▶ [Source data]:
################

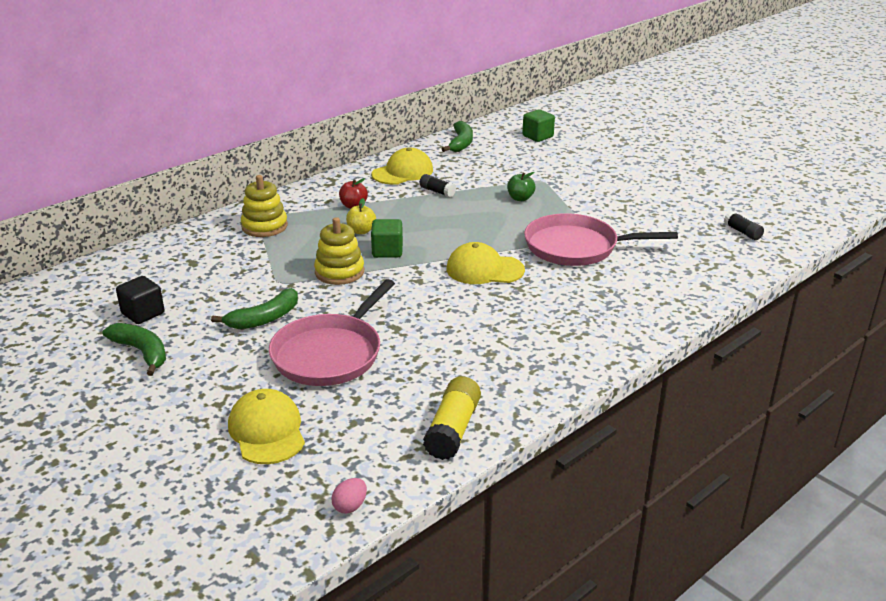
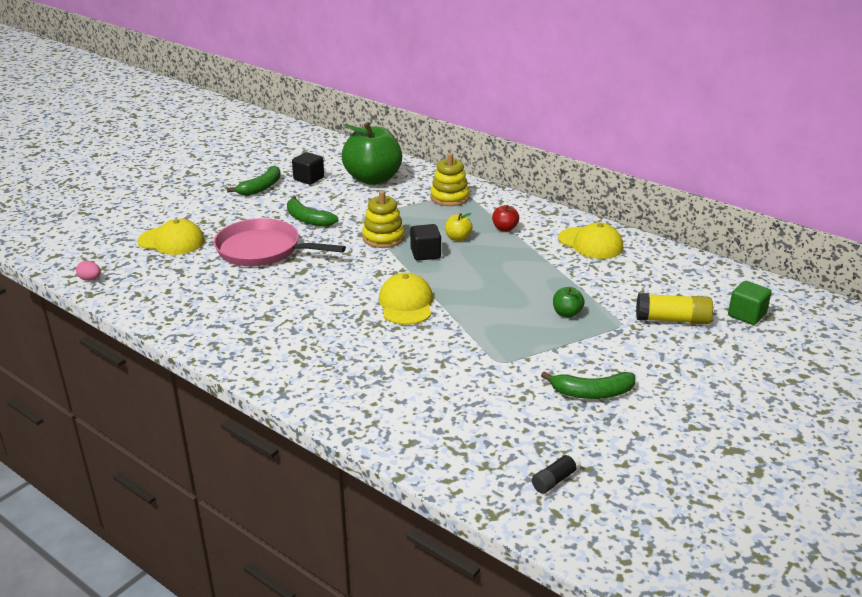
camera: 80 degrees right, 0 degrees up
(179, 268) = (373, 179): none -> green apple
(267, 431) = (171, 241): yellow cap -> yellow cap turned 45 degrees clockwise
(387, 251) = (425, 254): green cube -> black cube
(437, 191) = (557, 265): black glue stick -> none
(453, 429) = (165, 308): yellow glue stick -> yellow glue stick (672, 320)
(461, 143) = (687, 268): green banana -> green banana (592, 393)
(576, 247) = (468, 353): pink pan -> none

################

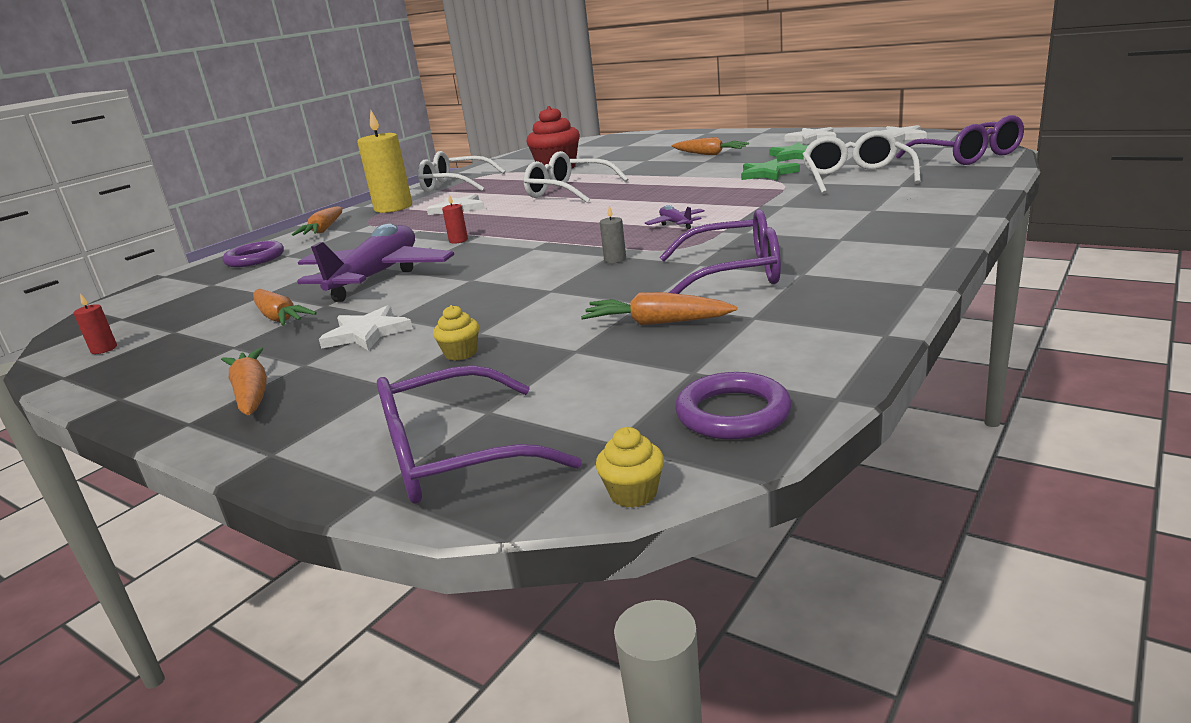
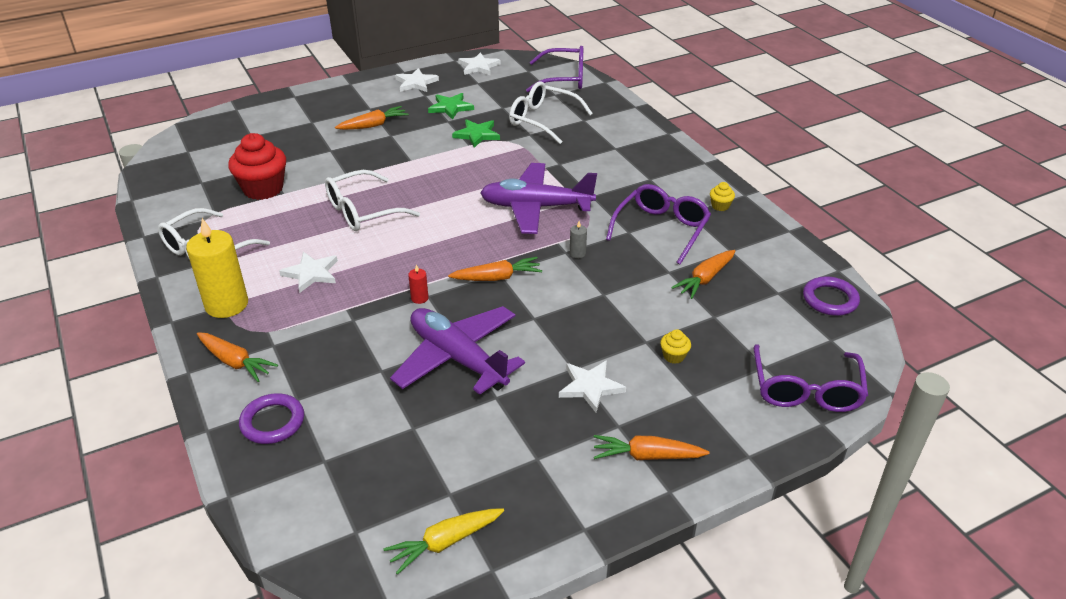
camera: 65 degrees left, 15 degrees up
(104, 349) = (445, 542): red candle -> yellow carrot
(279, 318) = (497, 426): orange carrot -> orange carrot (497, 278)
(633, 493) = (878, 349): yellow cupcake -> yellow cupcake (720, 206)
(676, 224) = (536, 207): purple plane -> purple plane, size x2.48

################

▶ [Your instructions]: Out of the material above, select every line that holds the string "green".

▶ [Answer to this task]:
(179, 268) = (373, 179): none -> green apple
(387, 251) = (425, 254): green cube -> black cube
(461, 143) = (687, 268): green banana -> green banana (592, 393)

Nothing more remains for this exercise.